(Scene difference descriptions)
------------------------
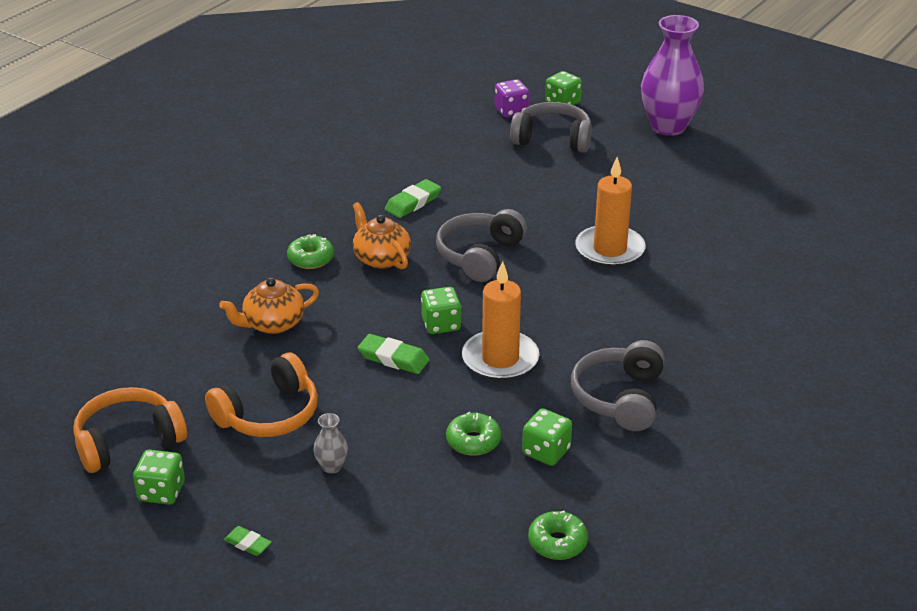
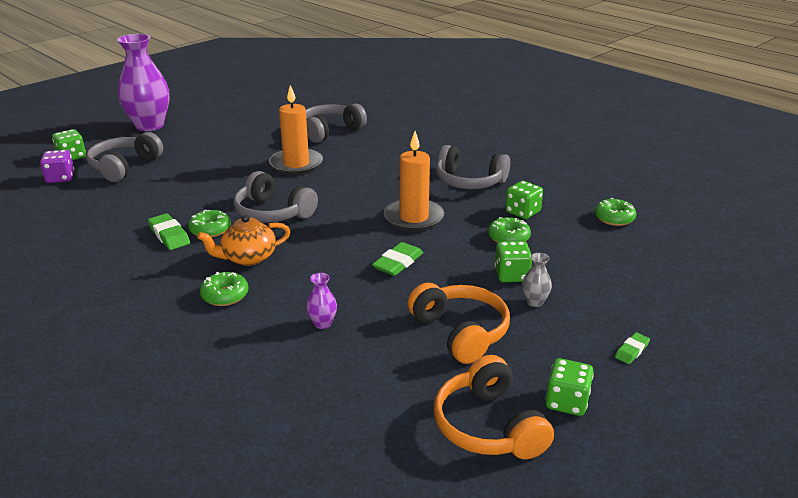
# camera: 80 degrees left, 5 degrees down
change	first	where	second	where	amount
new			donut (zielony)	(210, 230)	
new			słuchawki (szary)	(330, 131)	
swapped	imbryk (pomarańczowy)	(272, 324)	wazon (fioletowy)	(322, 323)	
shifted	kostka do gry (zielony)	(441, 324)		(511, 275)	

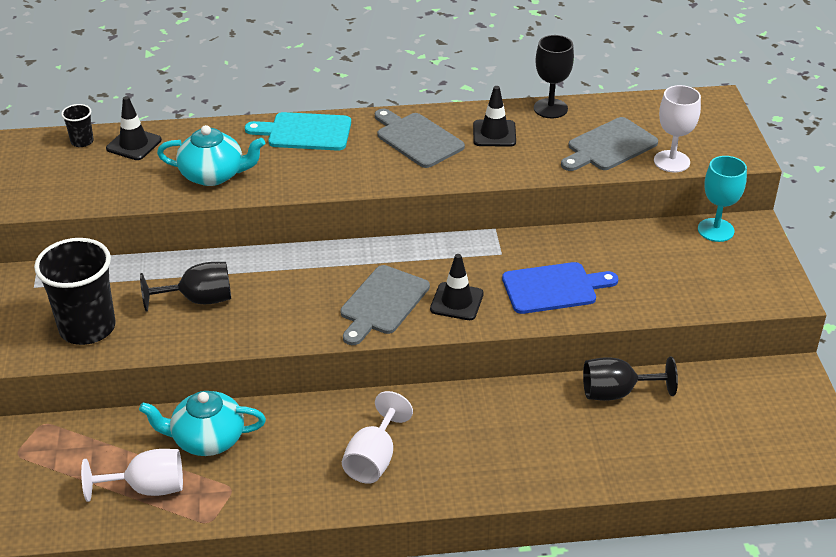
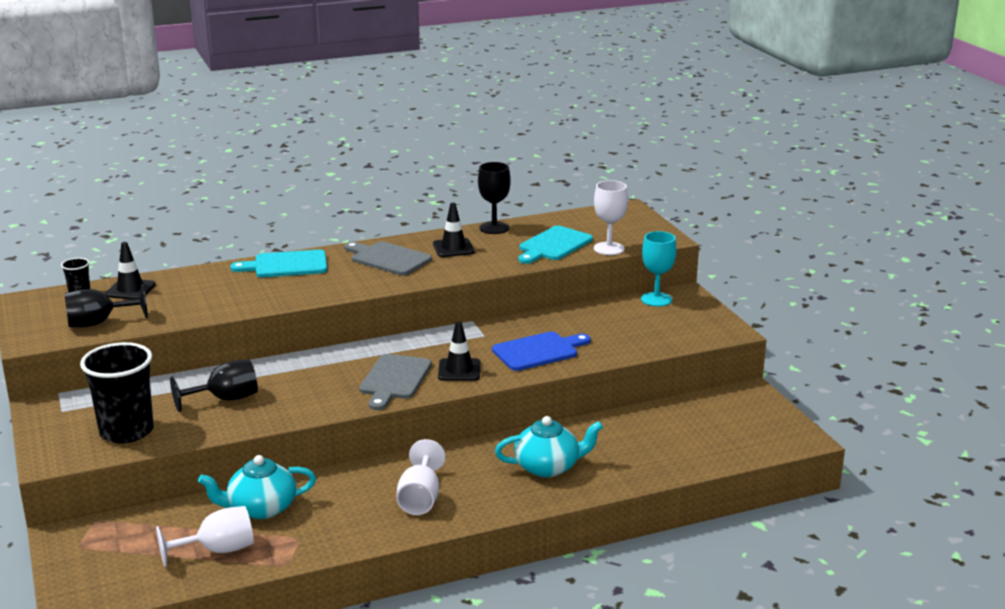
# camera: 15 degrees left, 15 degrees down
change	first	where	second	where	amount
shifted	kielich (czarny)	(617, 393)		(98, 323)	
shifted	imbryk (turkusowy)	(214, 175)		(548, 467)	
repainted	deska do krojenia (szary)	(609, 146)	deska do krojenia (turkusowy)	(553, 245)	

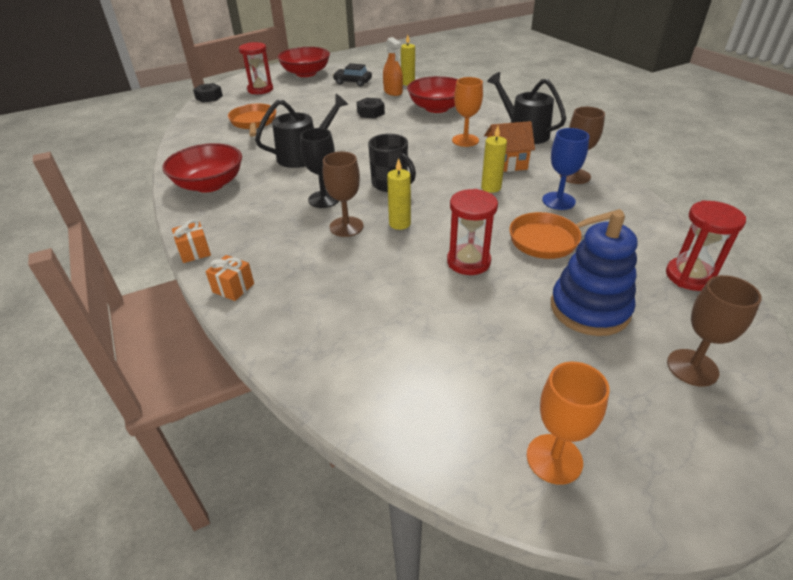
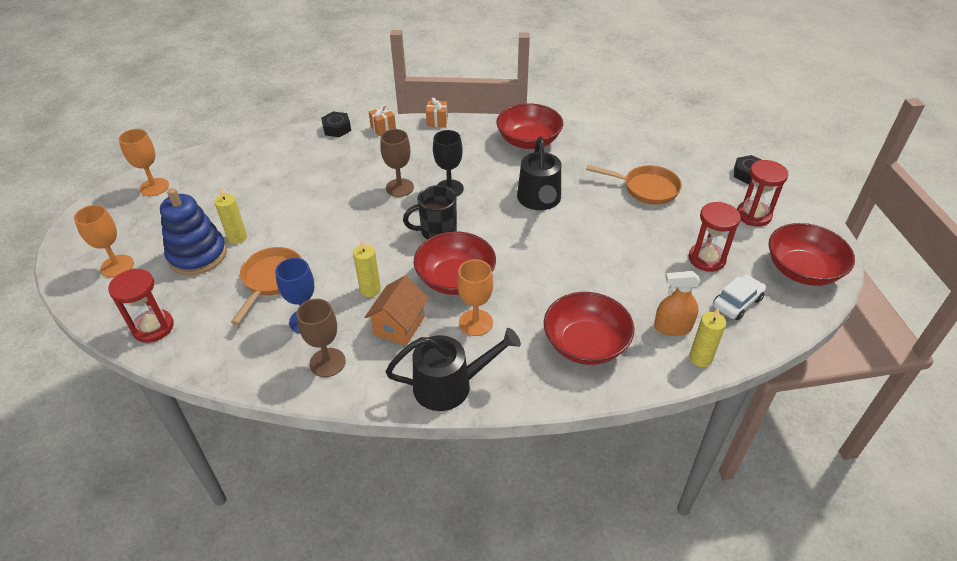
# camera: 120 degrees right, 5 degrees up
change	first	where	second	where	amount
repainted	kielich (brązowy)	(692, 367)	kielich (pomarańczowy)	(117, 266)	
shifted	świeca (żółty)	(399, 224)		(237, 237)	
shifted	nakrętka (czarny)	(370, 113)		(337, 129)	
new			miska (czerwony)	(455, 279)	
shifted	klepsydra (czerwony)	(468, 262)		(706, 259)	
repainted	samochód (czarny)	(352, 82)	samochód (biały)	(737, 302)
------------------------
» WORK INSTRUCTION
Check every line above for the string "pomarańczowy" and copy those that have it.

» YOUR SOLUTION
swapped	imbryk (pomarańczowy)	(272, 324)	wazon (fioletowy)	(322, 323)	
repainted	kielich (brązowy)	(692, 367)	kielich (pomarańczowy)	(117, 266)	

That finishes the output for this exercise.